[Opening ENTRIES SUPPLIED section]

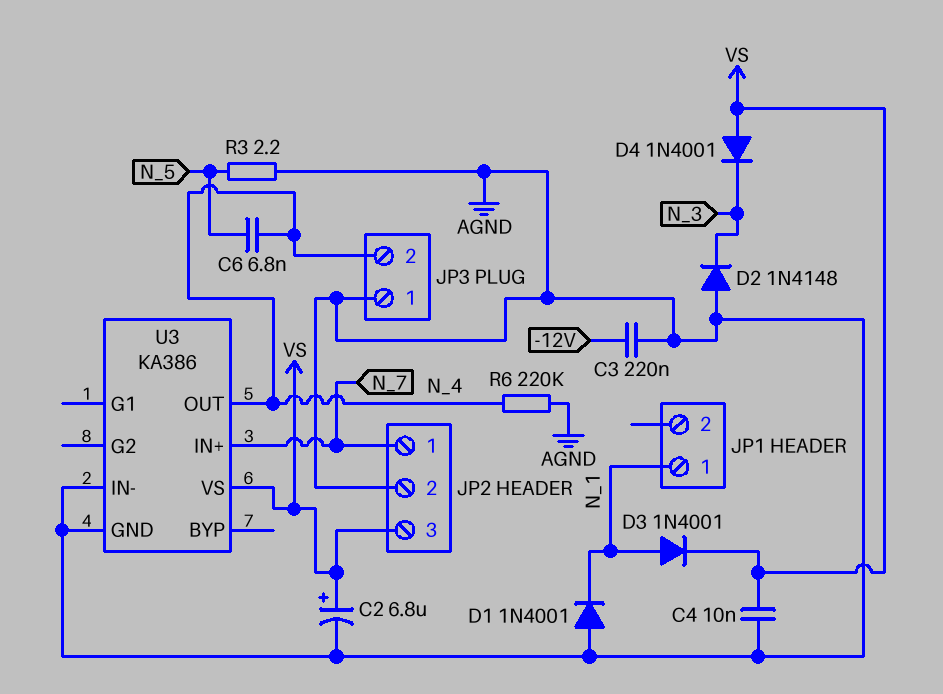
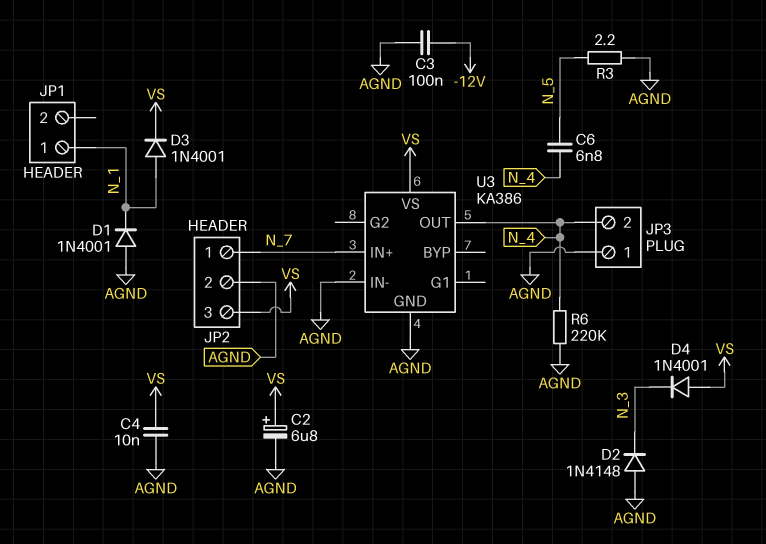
C3: 220nF (-12V, AGND) -> 100nF (-12V, AGND)

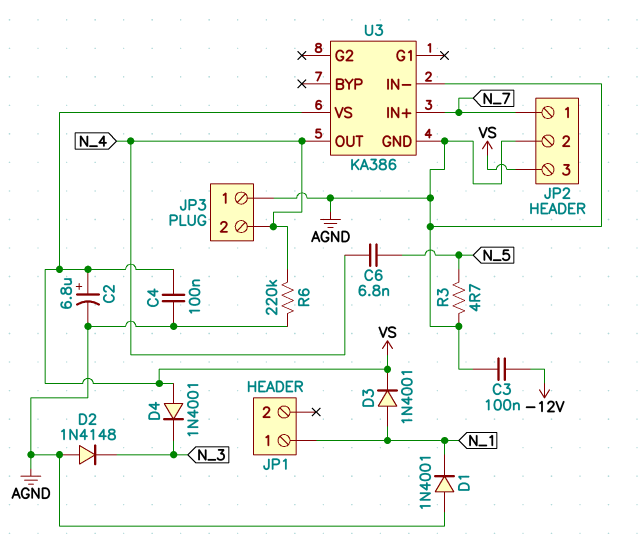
C4: 10nF (AGND, VS) -> 100nF (AGND, VS)
R3: 2.2 (AGND, N_5) -> 4.7 (AGND, N_5)

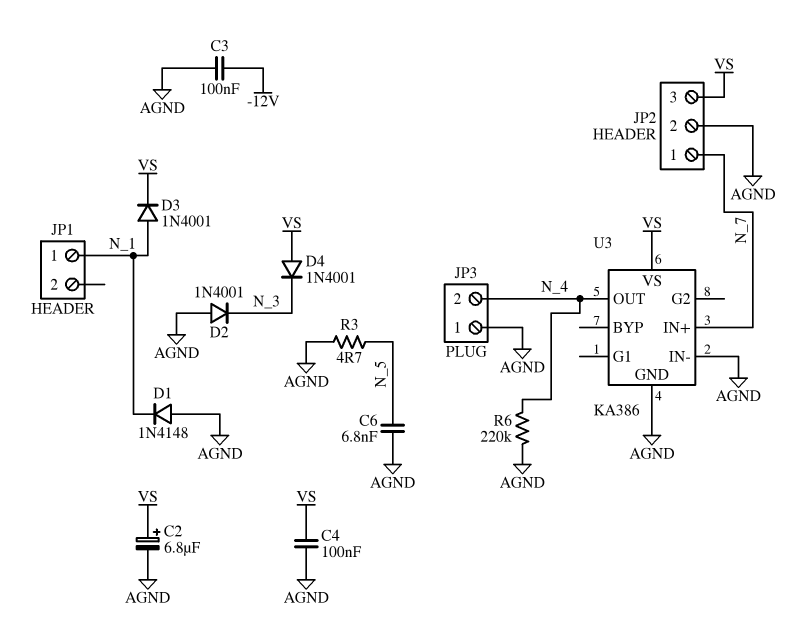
C6: 6.8nF (N_4, N_5) -> 6.8nF (AGND, N_5)
D1: diode 1N4001 (A AGND, K N_1) -> diode 1N4148 (A AGND, K N_1)
D2: diode 1N4148 (A AGND, K N_3) -> diode 1N4001 (A AGND, K N_3)

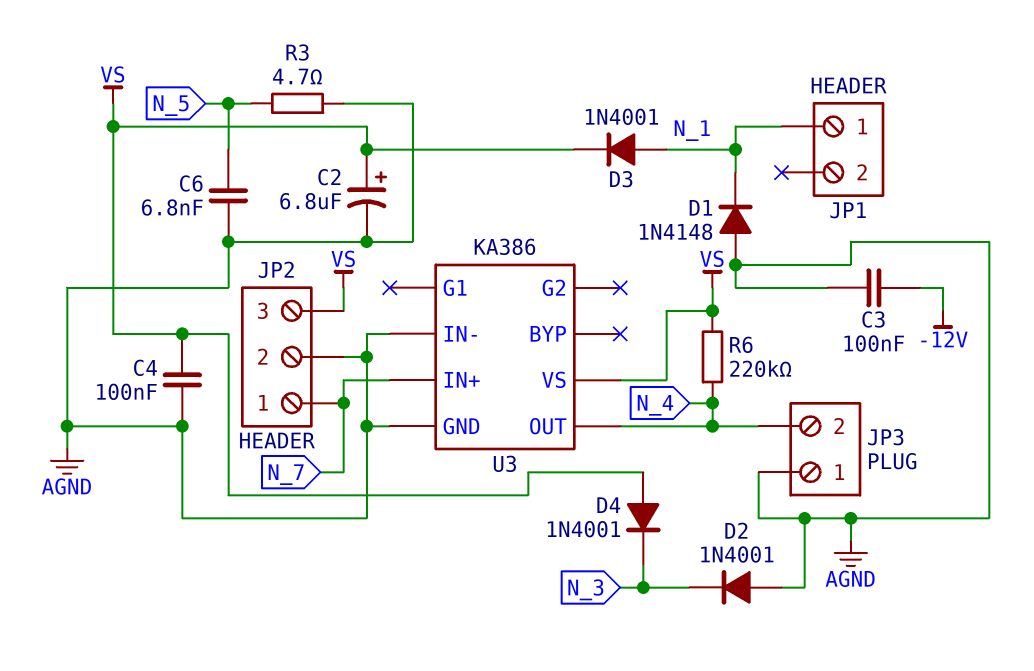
R6: 220k (AGND, N_4) -> 220k (N_4, VS)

[Closing ENTRIES SUPPLIED section]

Once you find the line that contains "C6: 6.8nF (N_4, N_5) -> 6.8nF (AGND, N_5)", reproduce it and every line after it through the end of the entries above, exactly as written, with no pictures.

C6: 6.8nF (N_4, N_5) -> 6.8nF (AGND, N_5)
D1: diode 1N4001 (A AGND, K N_1) -> diode 1N4148 (A AGND, K N_1)
D2: diode 1N4148 (A AGND, K N_3) -> diode 1N4001 (A AGND, K N_3)

R6: 220k (AGND, N_4) -> 220k (N_4, VS)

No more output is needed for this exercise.